*** Exercise data ***

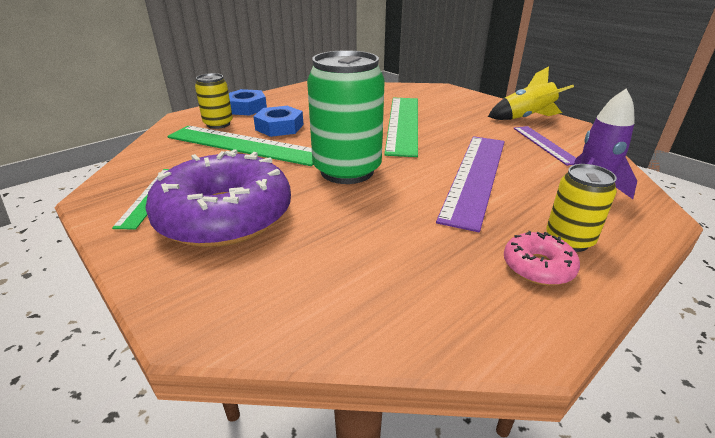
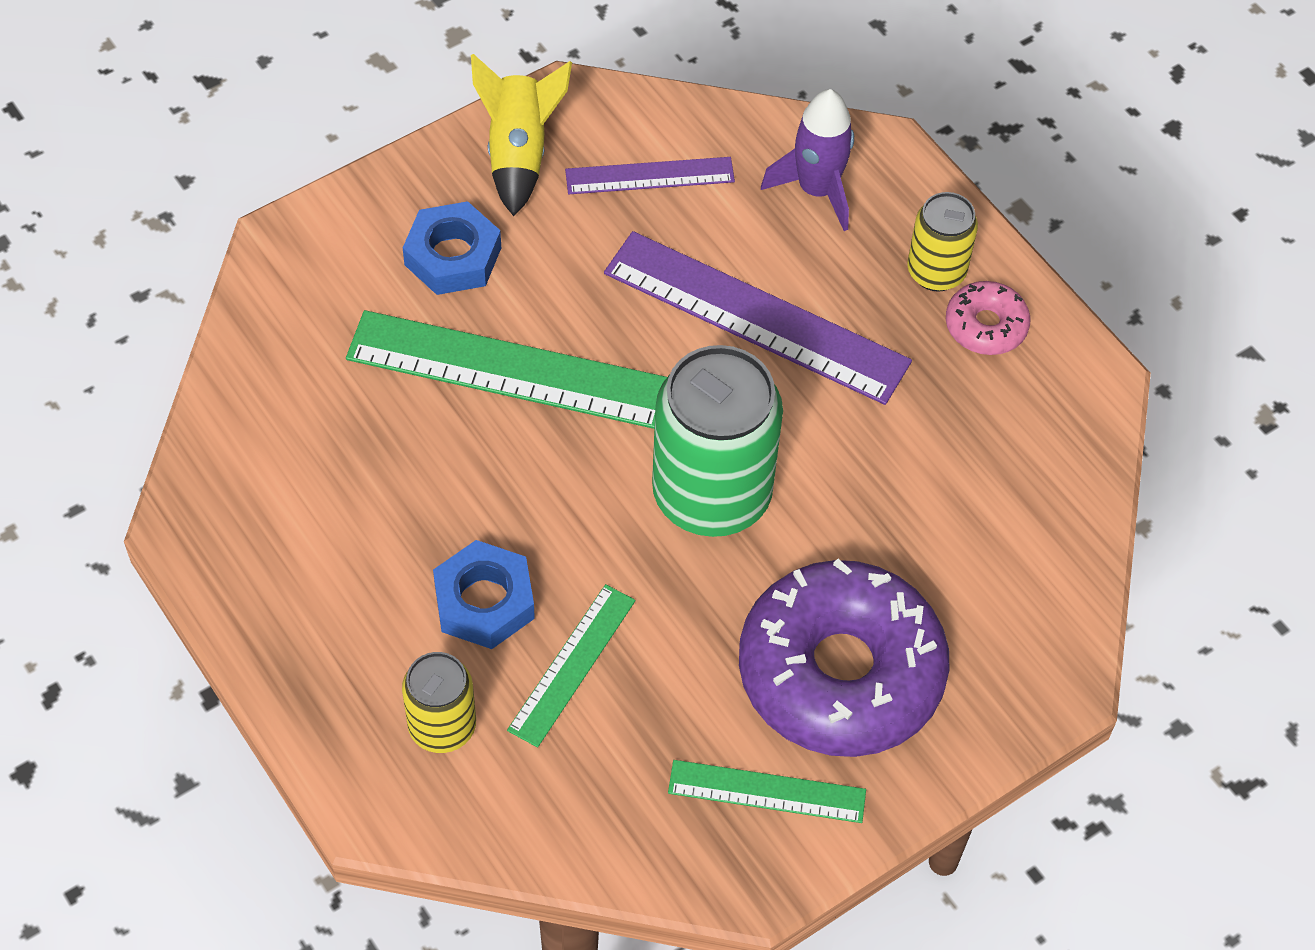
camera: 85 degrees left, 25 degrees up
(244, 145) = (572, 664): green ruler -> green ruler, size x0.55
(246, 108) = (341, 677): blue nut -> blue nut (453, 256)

*** End of Exercise data ***

**Task requirements:** Retype the listing verbatim, minus every image.

**Response area:**
camera: 85 degrees left, 25 degrees up
(244, 145) = (572, 664): green ruler -> green ruler, size x0.55
(246, 108) = (341, 677): blue nut -> blue nut (453, 256)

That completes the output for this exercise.